To be done —
How many lines in the data below contain the string "none", with case counting? Reply with the number alone.
-------- Given information --------
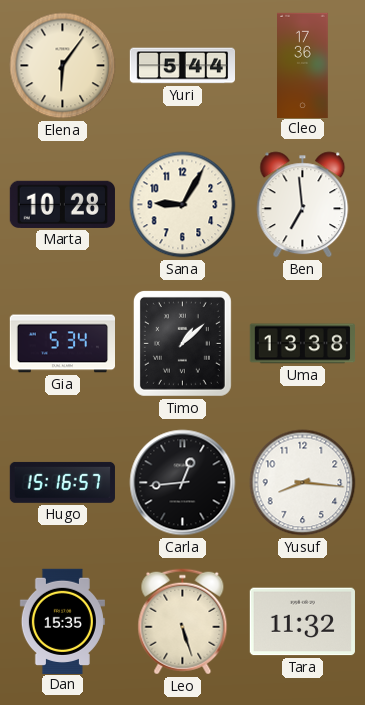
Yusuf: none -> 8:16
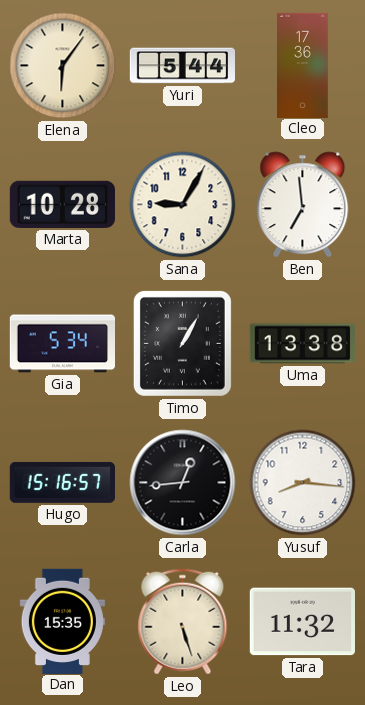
Timo: 1:08 -> 1:05
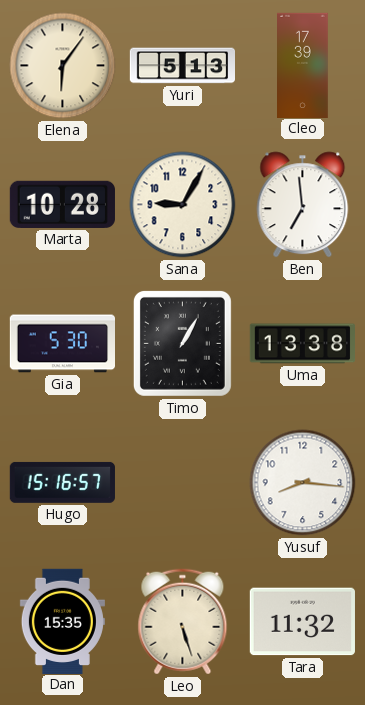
Yuri: 5:44 -> 5:13
Cleo: 17:36 -> 17:39
Gia: 5:34 -> 5:30
Carla: 12:44 -> none
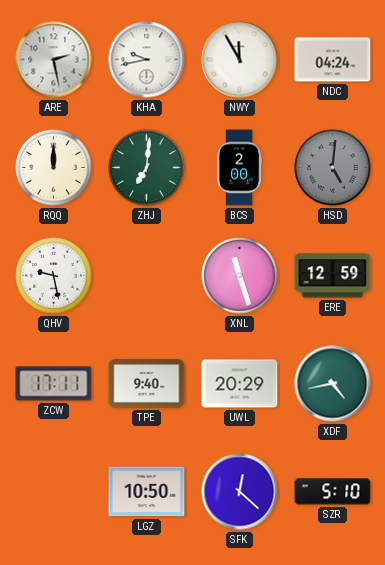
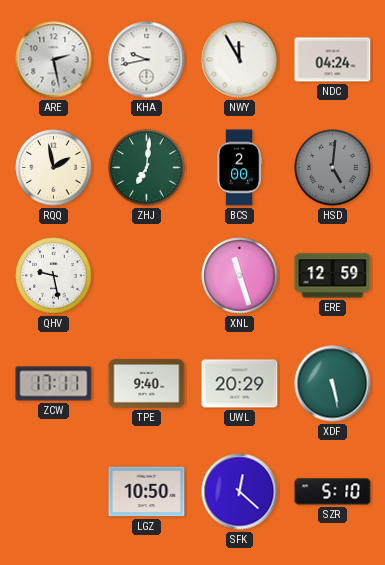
RQQ: 12:00 -> 1:58
XDF: 4:43 -> 5:28
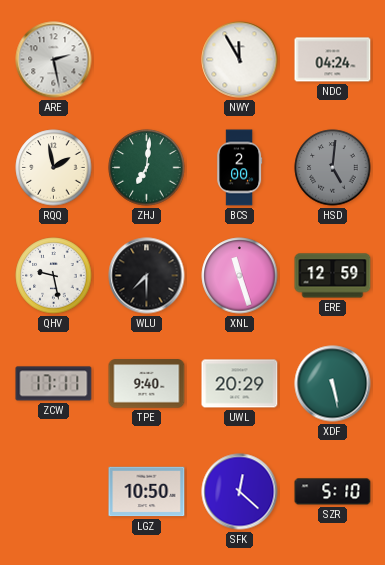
KHA: 9:43 -> none
WLU: none -> 7:30
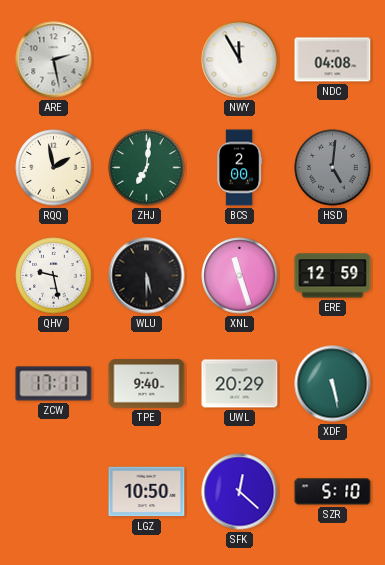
NDC: 04:24 -> 04:08
WLU: 7:30 -> 5:30
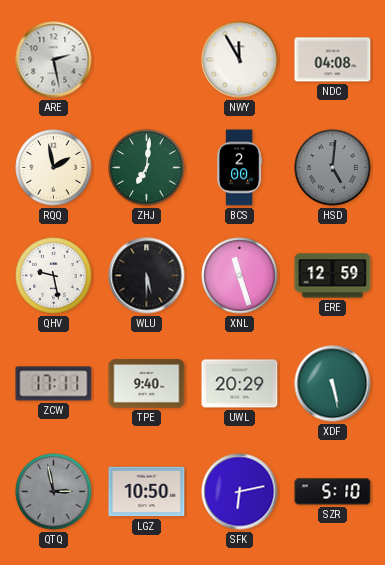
QTQ: none -> 2:58
SFK: 12:22 -> 6:13
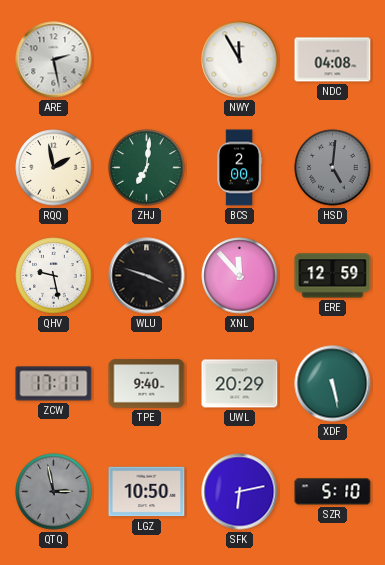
WLU: 5:30 -> 3:48
XNL: 11:27 -> 11:53
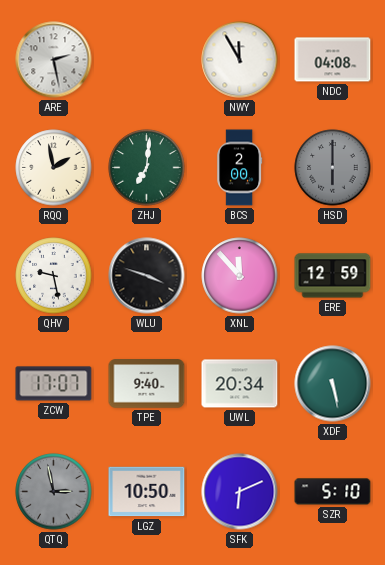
HSD: 5:01 -> 6:00
ZCW: 17:11 -> 17:07
UWL: 20:29 -> 20:34
SFK: 6:13 -> 6:11
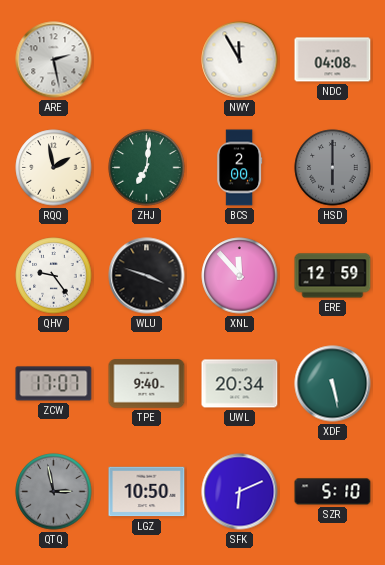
QHV: 9:28 -> 9:24
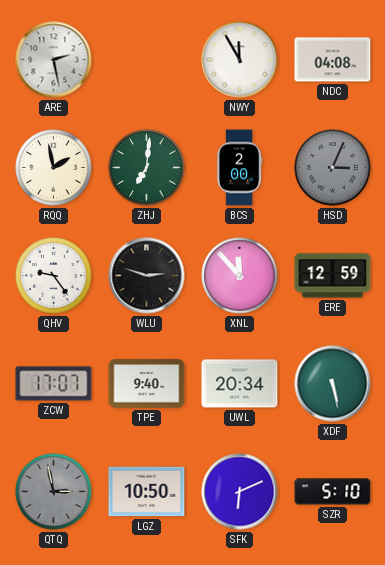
HSD: 6:00 -> 3:04
WLU: 3:48 -> 2:48
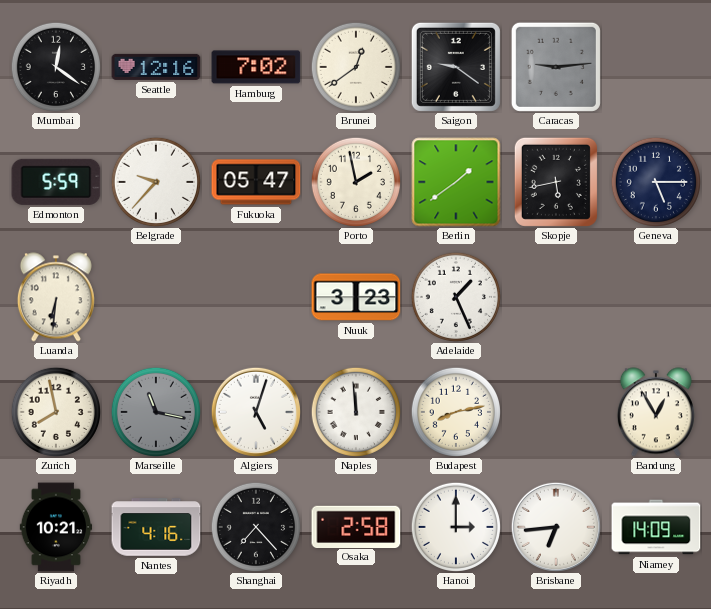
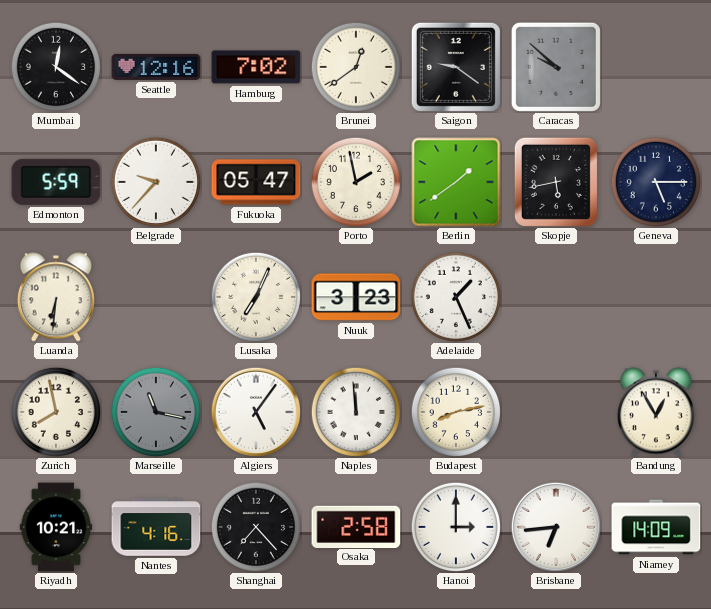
Caracas: 9:14 -> 9:52
Lusaka: none -> 7:04
Algiers: 5:03 -> 5:06
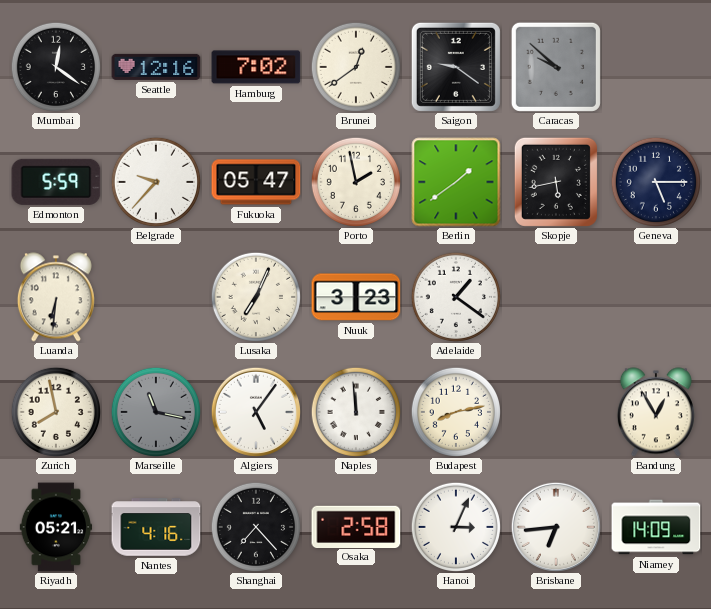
Adelaide: 1:26 -> 1:21
Riyadh: 10:21 -> 05:21
Hanoi: 3:00 -> 3:04
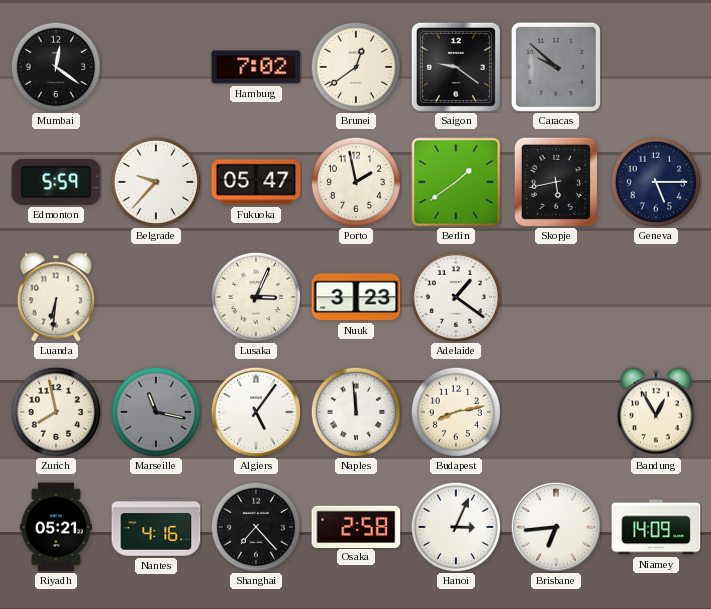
Seattle: 12:16 -> none
Lusaka: 7:04 -> 3:04
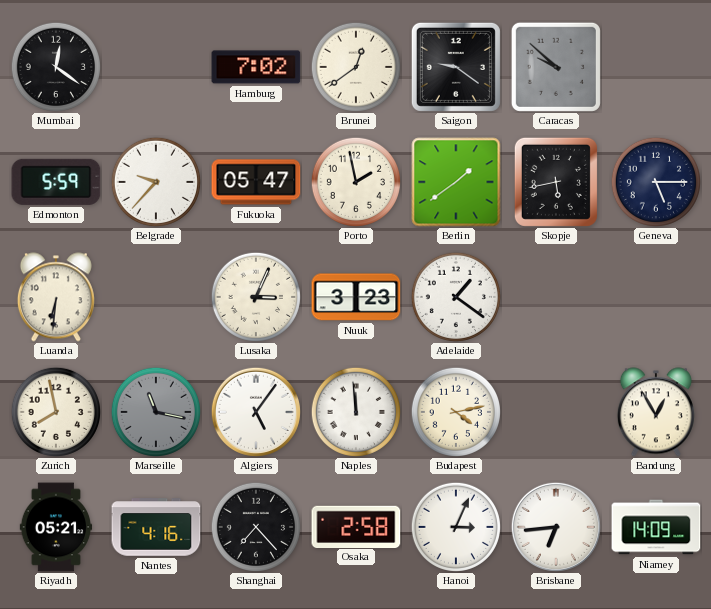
Budapest: 8:13 -> 4:13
--------
Task output —
7